## Task requirements
With pictures omitted, copy exactly the lines from the one containing "zeszyt/czerwony" through the end of the records below.

## Data provided
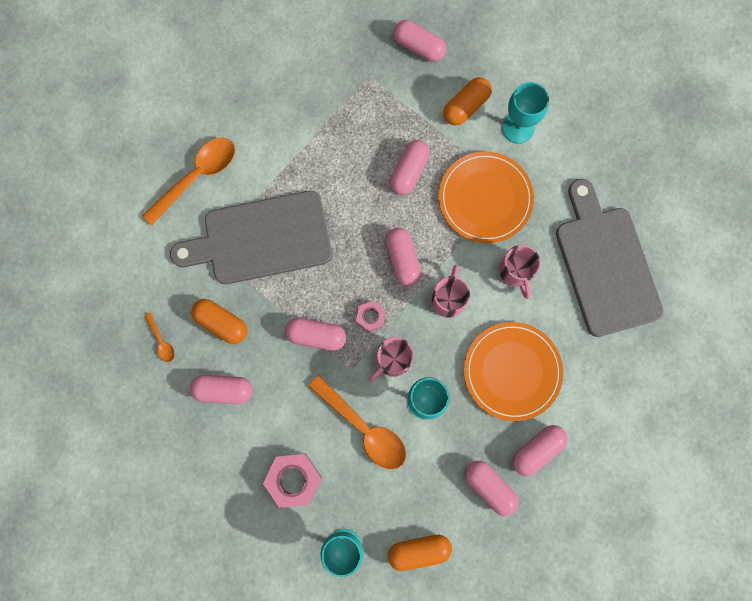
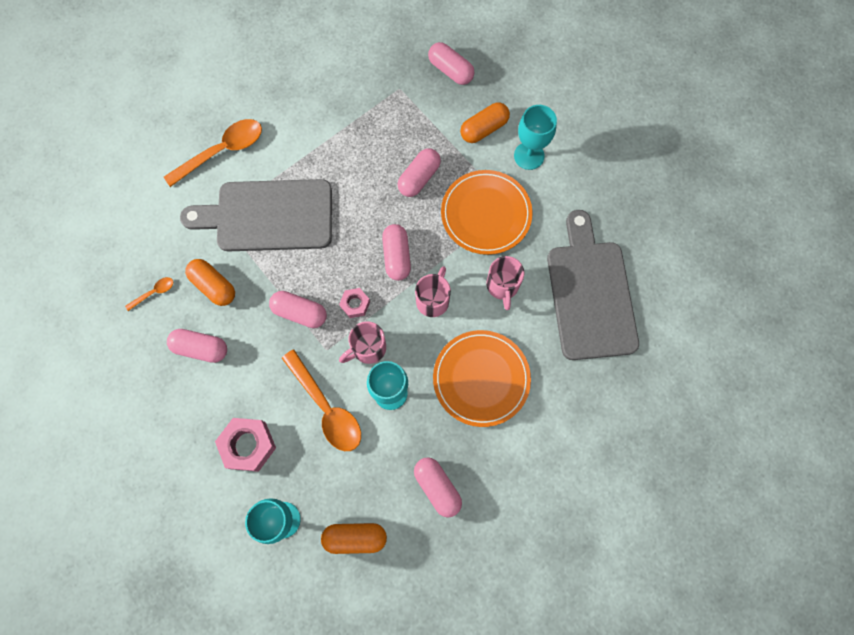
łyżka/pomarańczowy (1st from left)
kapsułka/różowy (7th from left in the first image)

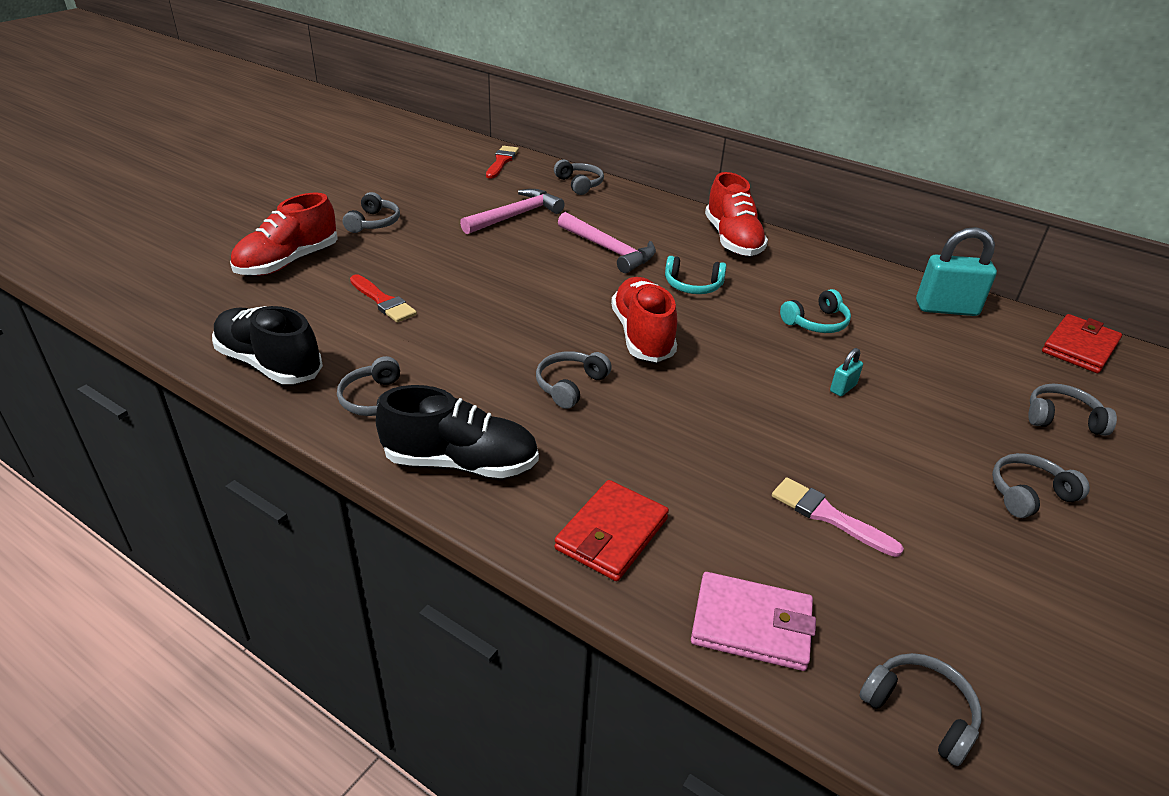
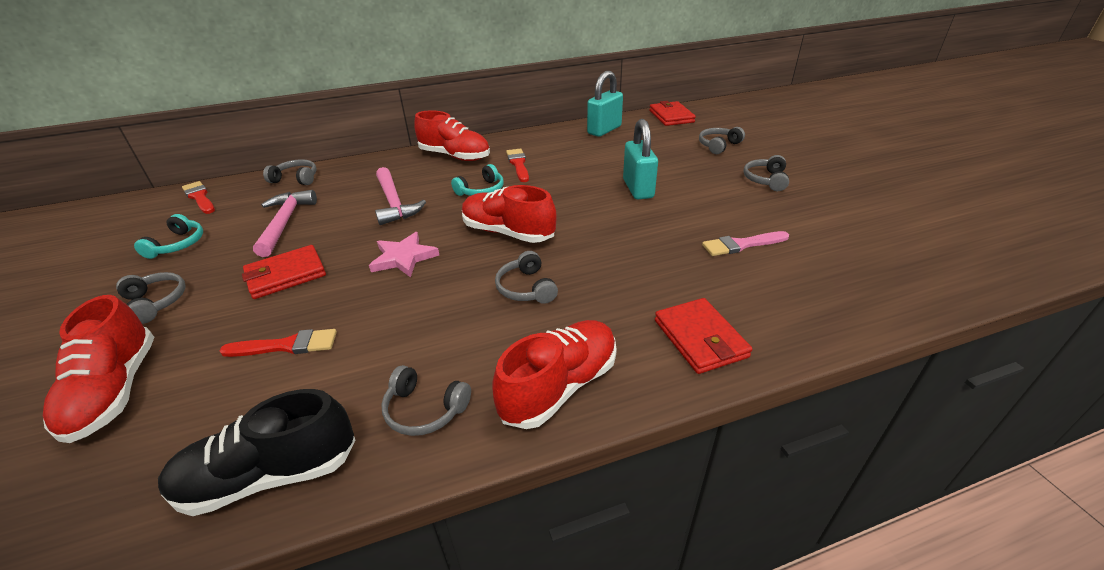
młotek/różowy (2nd from left)
słuchawki/turkusowy (1st from left)
kłódka/turkusowy (2nd from left)
but/czerwony (4th from left)
portfel/różowy
słuchawki/szary (5th from left in the first image)
pędzel/czerwony (3rd from left)
gwiazda/różowy
portfel/czerwony (1st from left)

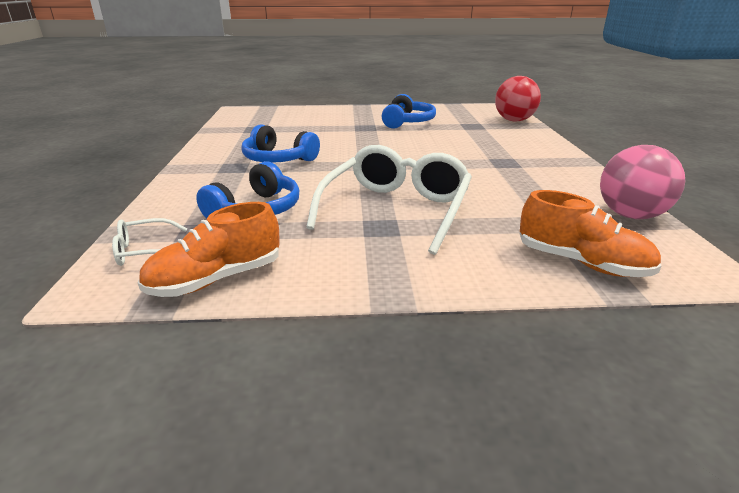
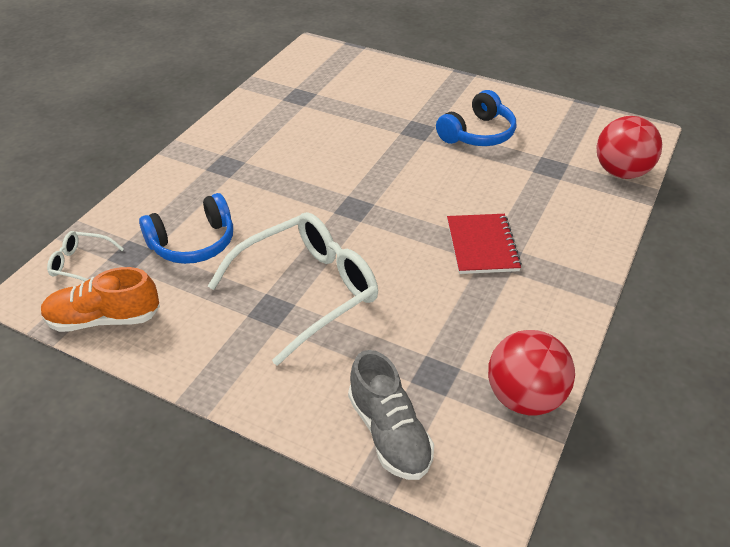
słuchawki/niebieski (2nd from left in the first image)
piłka/czerwony (1st from left)
but/szary
zeszyt/czerwony

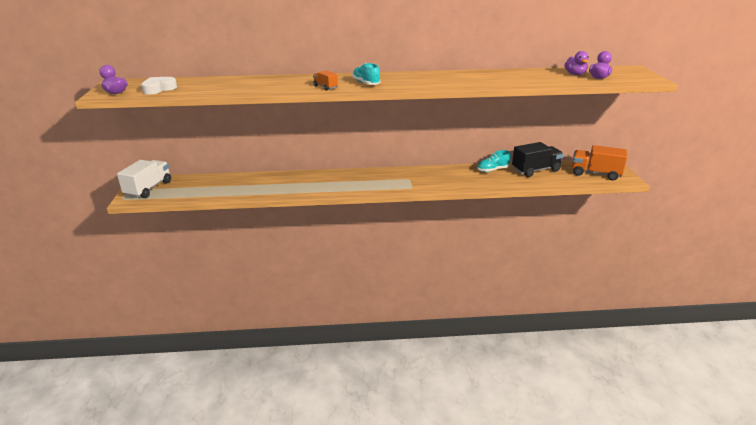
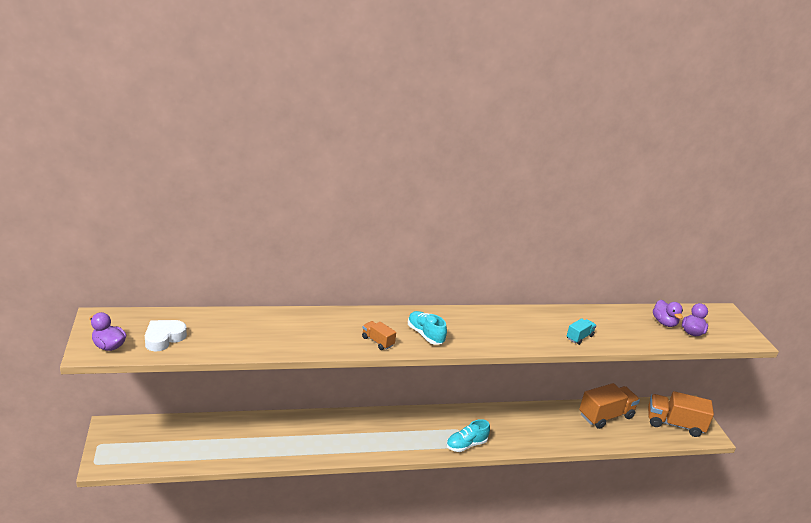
ciężarówka/pomarańczowy (2nd from left)
but/turkusowy (2nd from left)
ciężarówka/biały
ciężarówka/turkusowy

## Output below
zeszyt/czerwony

ciężarówka/pomarańczowy (2nd from left)
but/turkusowy (2nd from left)
ciężarówka/biały
ciężarówka/turkusowy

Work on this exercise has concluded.